**What to work on:** Extract all lines from the data beneath that include the word "green".

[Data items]

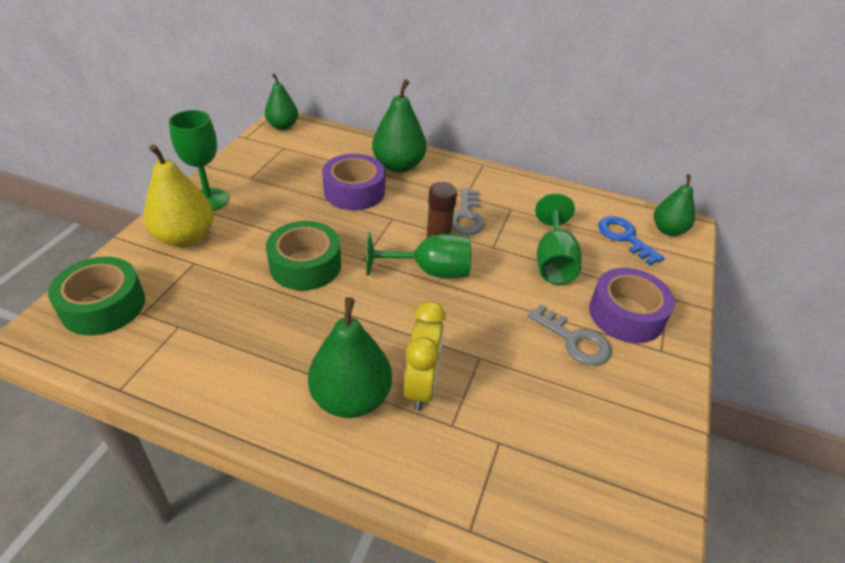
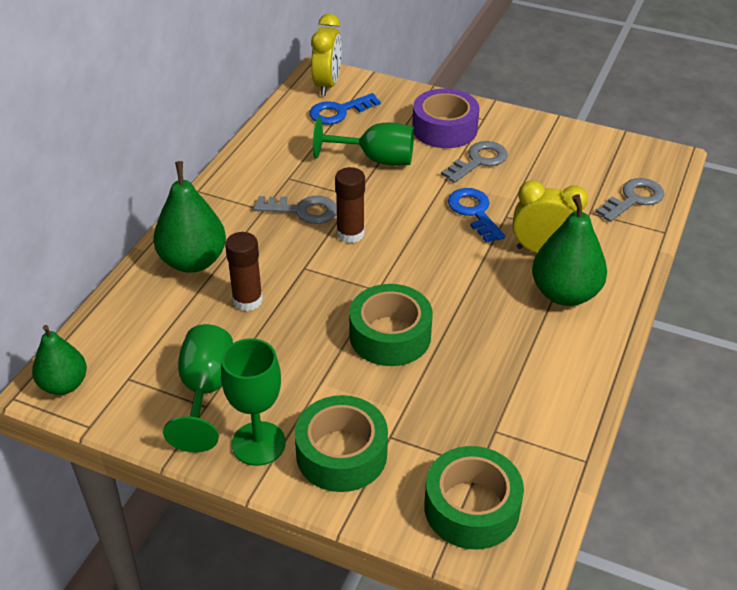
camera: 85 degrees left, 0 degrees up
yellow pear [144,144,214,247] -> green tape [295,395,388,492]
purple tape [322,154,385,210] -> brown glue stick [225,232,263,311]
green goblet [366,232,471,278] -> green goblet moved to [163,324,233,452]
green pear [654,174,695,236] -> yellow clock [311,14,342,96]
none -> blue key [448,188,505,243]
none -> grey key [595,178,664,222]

**Output for this exercise:**
yellow pear [144,144,214,247] -> green tape [295,395,388,492]
green goblet [366,232,471,278] -> green goblet moved to [163,324,233,452]
green pear [654,174,695,236] -> yellow clock [311,14,342,96]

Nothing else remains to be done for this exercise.